>>>

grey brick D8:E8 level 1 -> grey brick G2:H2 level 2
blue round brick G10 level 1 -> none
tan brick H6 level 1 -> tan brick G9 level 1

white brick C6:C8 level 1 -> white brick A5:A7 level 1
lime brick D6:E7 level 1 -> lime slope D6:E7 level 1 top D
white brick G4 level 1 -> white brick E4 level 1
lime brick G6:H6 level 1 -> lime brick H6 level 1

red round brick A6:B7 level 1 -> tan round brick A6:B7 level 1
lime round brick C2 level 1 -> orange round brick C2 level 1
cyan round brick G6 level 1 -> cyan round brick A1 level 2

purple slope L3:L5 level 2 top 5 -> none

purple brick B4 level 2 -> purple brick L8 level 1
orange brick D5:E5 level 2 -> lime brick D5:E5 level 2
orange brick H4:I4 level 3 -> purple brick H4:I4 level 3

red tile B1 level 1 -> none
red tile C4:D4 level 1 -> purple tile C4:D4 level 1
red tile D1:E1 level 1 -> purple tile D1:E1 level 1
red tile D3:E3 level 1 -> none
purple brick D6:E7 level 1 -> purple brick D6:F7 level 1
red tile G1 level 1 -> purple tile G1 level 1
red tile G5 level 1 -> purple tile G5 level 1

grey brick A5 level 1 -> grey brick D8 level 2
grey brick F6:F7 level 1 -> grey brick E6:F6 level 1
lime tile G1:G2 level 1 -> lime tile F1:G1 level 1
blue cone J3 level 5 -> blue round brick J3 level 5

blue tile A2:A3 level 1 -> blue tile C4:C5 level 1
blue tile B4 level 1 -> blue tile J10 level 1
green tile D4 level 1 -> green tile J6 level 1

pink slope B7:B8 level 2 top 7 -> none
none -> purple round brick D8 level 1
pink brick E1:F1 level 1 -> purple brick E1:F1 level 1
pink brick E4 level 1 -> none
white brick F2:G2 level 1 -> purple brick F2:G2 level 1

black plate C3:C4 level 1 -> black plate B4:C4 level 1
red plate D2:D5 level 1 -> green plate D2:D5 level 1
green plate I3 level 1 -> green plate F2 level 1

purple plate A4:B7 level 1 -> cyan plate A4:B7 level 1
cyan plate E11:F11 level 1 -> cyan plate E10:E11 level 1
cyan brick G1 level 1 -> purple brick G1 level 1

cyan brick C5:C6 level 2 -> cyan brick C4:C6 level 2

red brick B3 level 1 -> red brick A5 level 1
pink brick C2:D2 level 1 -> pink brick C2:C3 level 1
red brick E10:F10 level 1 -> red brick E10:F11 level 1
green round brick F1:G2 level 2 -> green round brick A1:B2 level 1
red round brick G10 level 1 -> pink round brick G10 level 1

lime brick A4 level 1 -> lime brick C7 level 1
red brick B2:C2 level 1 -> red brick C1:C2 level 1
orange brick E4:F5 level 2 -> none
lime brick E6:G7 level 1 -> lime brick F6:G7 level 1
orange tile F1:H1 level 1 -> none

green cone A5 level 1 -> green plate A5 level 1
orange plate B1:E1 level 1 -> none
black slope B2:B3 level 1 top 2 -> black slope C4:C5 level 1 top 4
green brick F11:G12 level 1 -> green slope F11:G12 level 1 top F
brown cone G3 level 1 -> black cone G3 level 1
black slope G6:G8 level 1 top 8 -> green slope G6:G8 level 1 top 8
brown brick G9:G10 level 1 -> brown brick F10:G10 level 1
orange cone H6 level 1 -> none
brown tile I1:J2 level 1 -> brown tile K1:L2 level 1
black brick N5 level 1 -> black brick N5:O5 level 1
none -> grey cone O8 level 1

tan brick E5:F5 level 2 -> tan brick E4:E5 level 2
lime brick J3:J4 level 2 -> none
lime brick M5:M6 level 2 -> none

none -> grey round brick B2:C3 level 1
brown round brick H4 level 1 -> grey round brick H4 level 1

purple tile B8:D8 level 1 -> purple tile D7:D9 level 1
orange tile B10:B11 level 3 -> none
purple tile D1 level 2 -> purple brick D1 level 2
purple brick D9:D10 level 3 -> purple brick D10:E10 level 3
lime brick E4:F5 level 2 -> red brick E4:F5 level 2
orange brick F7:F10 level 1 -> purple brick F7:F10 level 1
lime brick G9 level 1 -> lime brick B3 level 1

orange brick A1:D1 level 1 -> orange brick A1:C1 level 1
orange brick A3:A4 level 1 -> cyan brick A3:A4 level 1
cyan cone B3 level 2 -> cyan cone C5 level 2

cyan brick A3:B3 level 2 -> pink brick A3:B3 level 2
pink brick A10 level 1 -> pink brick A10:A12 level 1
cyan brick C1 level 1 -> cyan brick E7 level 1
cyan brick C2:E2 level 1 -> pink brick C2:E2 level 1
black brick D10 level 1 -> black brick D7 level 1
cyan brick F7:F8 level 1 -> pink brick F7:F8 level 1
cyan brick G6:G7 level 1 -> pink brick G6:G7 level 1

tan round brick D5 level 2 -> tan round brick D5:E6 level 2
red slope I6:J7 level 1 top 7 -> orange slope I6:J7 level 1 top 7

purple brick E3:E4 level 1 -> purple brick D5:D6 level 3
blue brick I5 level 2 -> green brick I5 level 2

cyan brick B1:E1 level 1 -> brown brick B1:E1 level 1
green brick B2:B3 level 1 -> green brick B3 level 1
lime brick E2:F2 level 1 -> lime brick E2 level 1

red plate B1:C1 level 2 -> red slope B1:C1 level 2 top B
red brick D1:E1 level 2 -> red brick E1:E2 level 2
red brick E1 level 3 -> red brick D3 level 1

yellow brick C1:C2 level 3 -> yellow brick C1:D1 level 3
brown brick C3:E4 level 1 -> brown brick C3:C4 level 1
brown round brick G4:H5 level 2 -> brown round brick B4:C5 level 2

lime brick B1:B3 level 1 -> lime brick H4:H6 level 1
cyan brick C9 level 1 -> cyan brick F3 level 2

<<<

DIRECTIONS FOR THIS TASK: After locating the line holding "orange brick A3:A4" above, output exactly that line and every line after it through the line holding "cyan brick C1". Include nothing else.

RESULT OF THIS EXERCISE:
orange brick A3:A4 level 1 -> cyan brick A3:A4 level 1
cyan cone B3 level 2 -> cyan cone C5 level 2

cyan brick A3:B3 level 2 -> pink brick A3:B3 level 2
pink brick A10 level 1 -> pink brick A10:A12 level 1
cyan brick C1 level 1 -> cyan brick E7 level 1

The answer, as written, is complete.